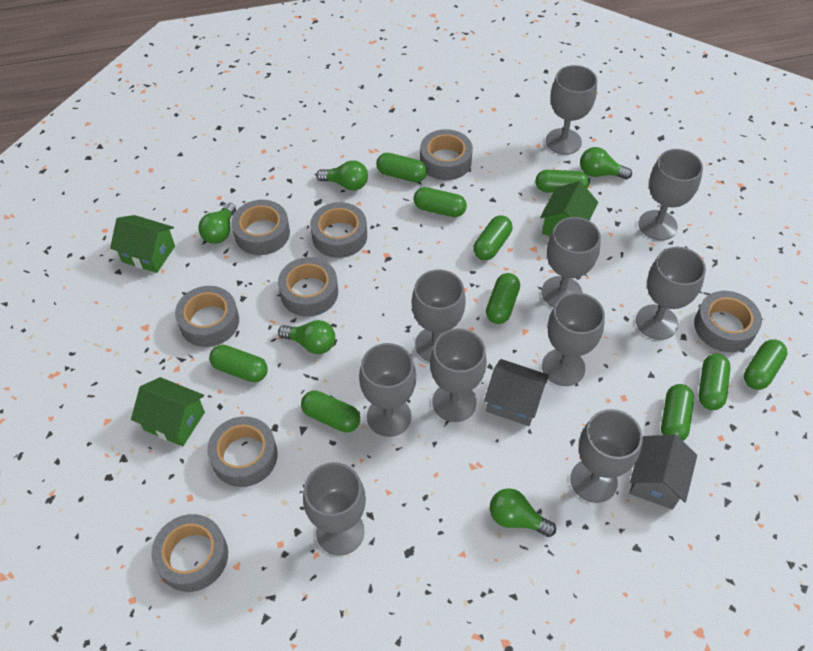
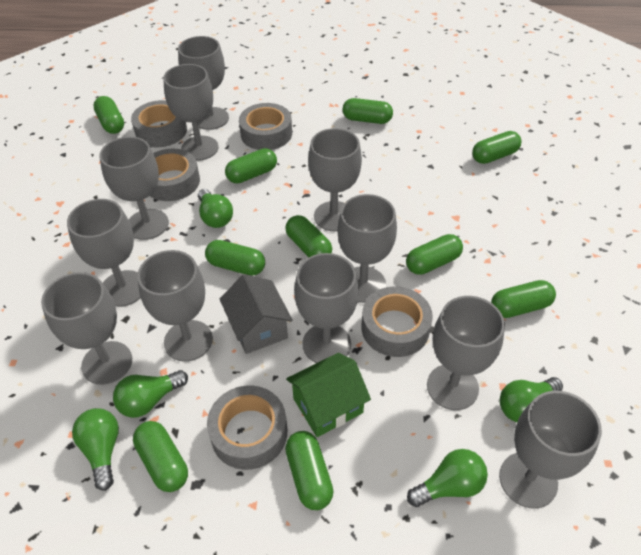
green house: 3 -> 1
grey goblet: 10 -> 11
grey house: 2 -> 1
grey tape: 8 -> 5

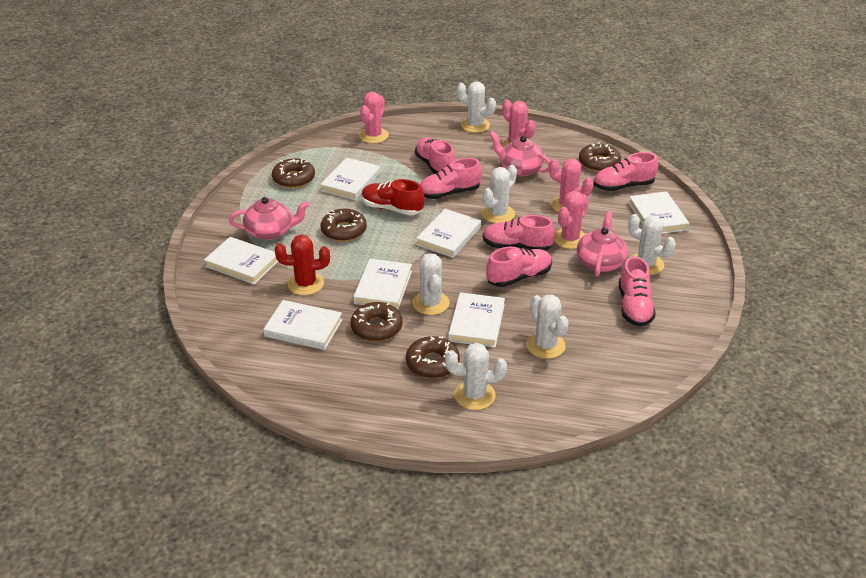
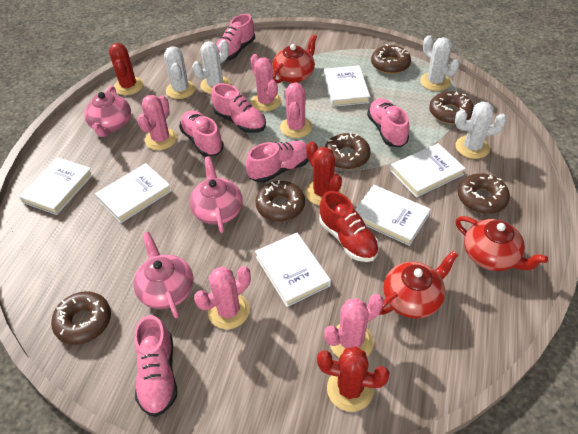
brown donut: 5 -> 6
pink cactus: 4 -> 5
red cactus: 1 -> 3
red teapot: 0 -> 3
white book: 7 -> 6
white cactus: 6 -> 4

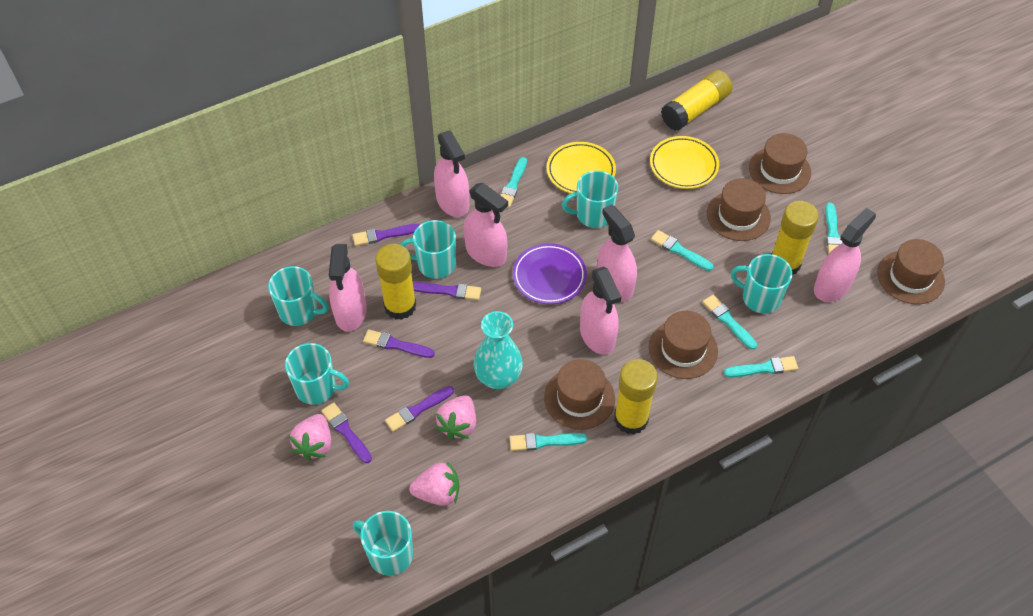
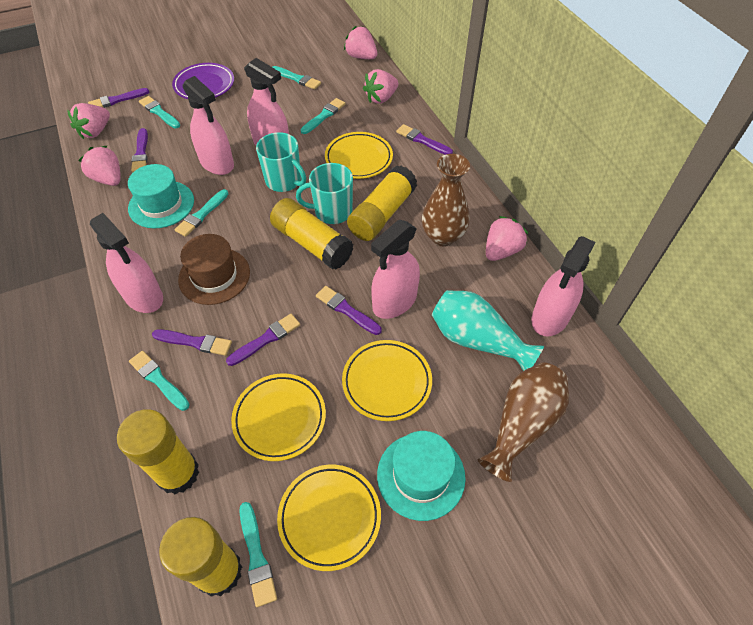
brown hat: 5 -> 1
brown vase: 0 -> 2
pink spray bottle: 6 -> 5
pink strawberry: 3 -> 5
purple brush: 5 -> 6
turquoise hat: 0 -> 2
turquoise mug: 6 -> 2
yellow plate: 2 -> 4

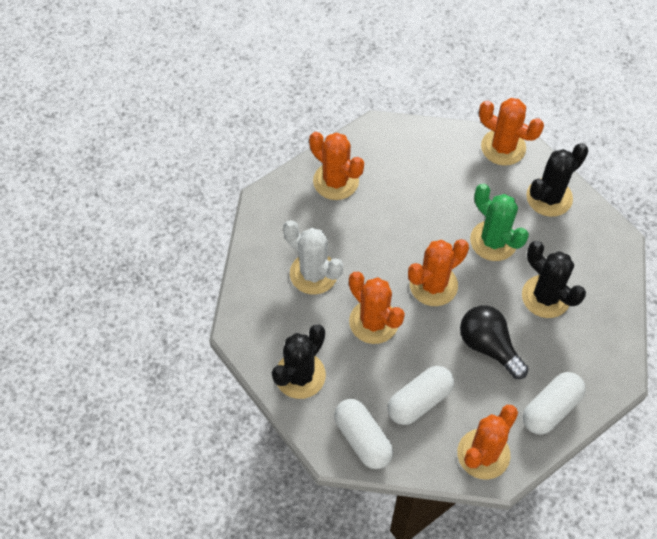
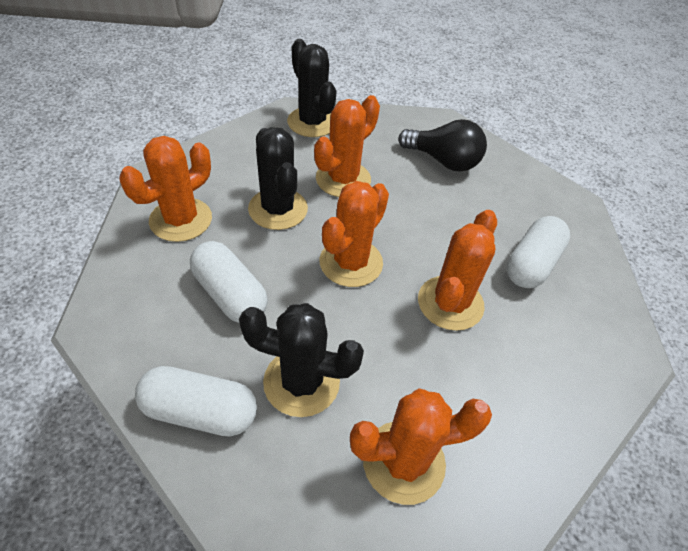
green cactus: 1 -> 0
white cactus: 1 -> 0

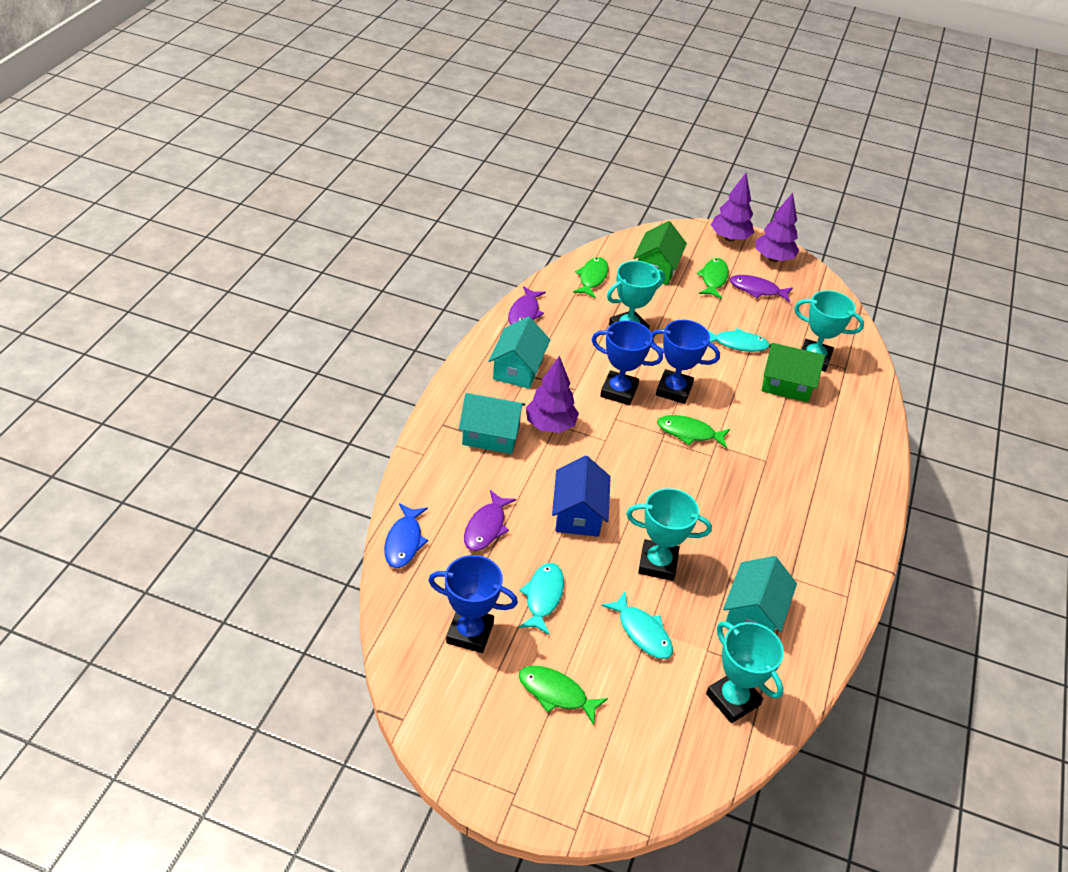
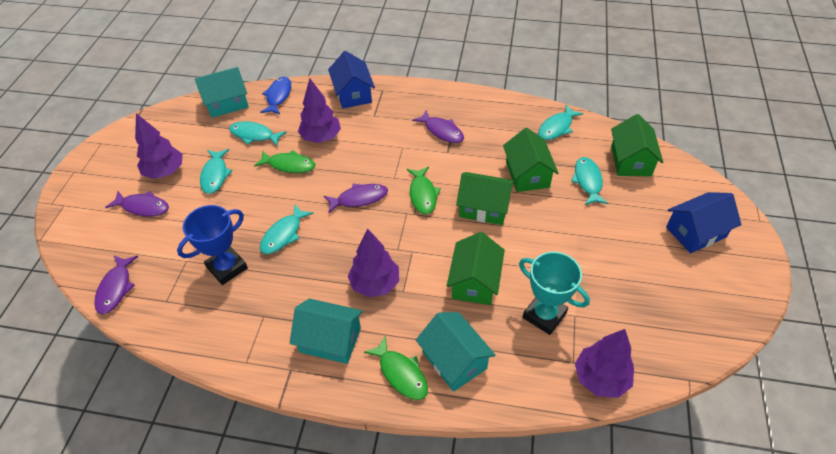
blue house: 1 -> 2
blue trophy: 3 -> 1
green fish: 4 -> 3
green house: 2 -> 4
purple fish: 3 -> 4
purple tree: 3 -> 4
turquoise fish: 3 -> 5
turquoise trophy: 4 -> 1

§

*Work order:* From the line containing "brown donut: 5 -> 6" through the line containing "white cactus: 1 -> 0", copy every line above exactly, without pictures.

*Task output:*
brown donut: 5 -> 6
pink cactus: 4 -> 5
red cactus: 1 -> 3
red teapot: 0 -> 3
white book: 7 -> 6
white cactus: 6 -> 4

brown hat: 5 -> 1
brown vase: 0 -> 2
pink spray bottle: 6 -> 5
pink strawberry: 3 -> 5
purple brush: 5 -> 6
turquoise hat: 0 -> 2
turquoise mug: 6 -> 2
yellow plate: 2 -> 4

green cactus: 1 -> 0
white cactus: 1 -> 0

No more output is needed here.